● **What to do**: Scan the records below for the line containing "blue cone D7 level 1 -> blue cone J8 level 1" and the line containing "none -> grey slope J2:J4 level 1 top 2". Copy both, plus every line between, exactly.

+++ Stored data +++

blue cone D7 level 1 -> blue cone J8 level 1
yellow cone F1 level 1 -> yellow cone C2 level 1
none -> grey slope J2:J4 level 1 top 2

+++
+++ Stored data +++

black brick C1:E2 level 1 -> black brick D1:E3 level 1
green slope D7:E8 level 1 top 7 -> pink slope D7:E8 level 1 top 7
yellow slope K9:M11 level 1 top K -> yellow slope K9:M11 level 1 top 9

+++
+++ Stored data +++

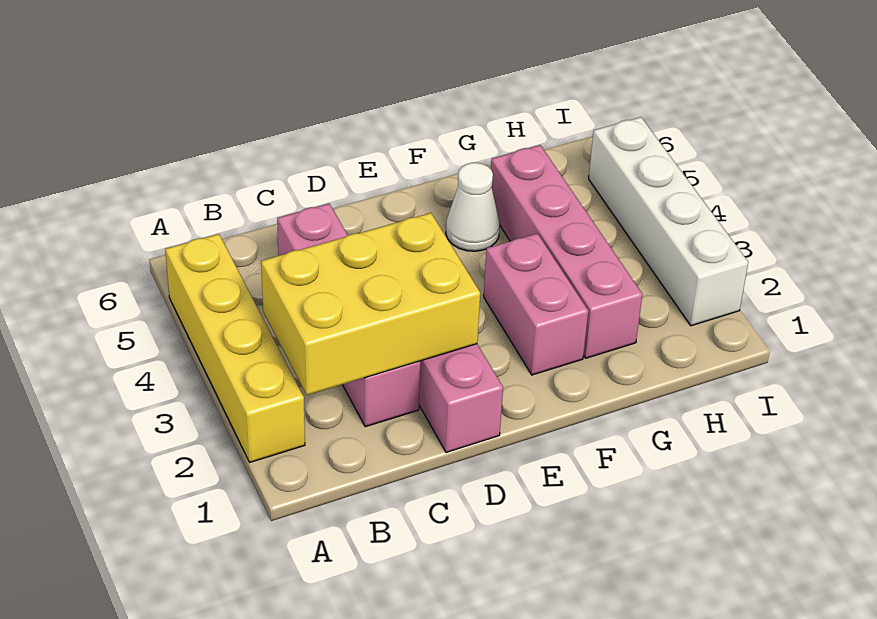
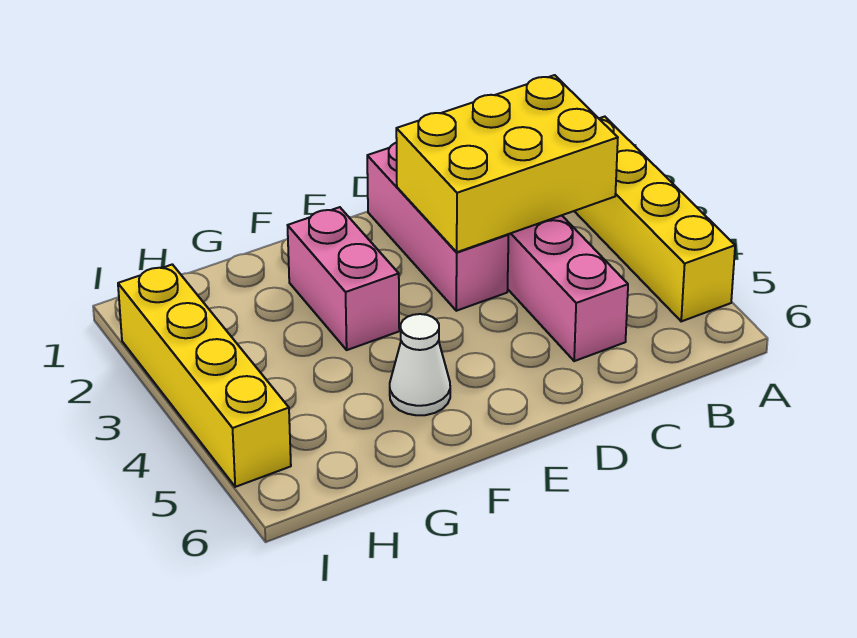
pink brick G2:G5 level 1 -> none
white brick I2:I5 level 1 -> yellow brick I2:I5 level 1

+++

● **Written response**:
blue cone D7 level 1 -> blue cone J8 level 1
yellow cone F1 level 1 -> yellow cone C2 level 1
none -> grey slope J2:J4 level 1 top 2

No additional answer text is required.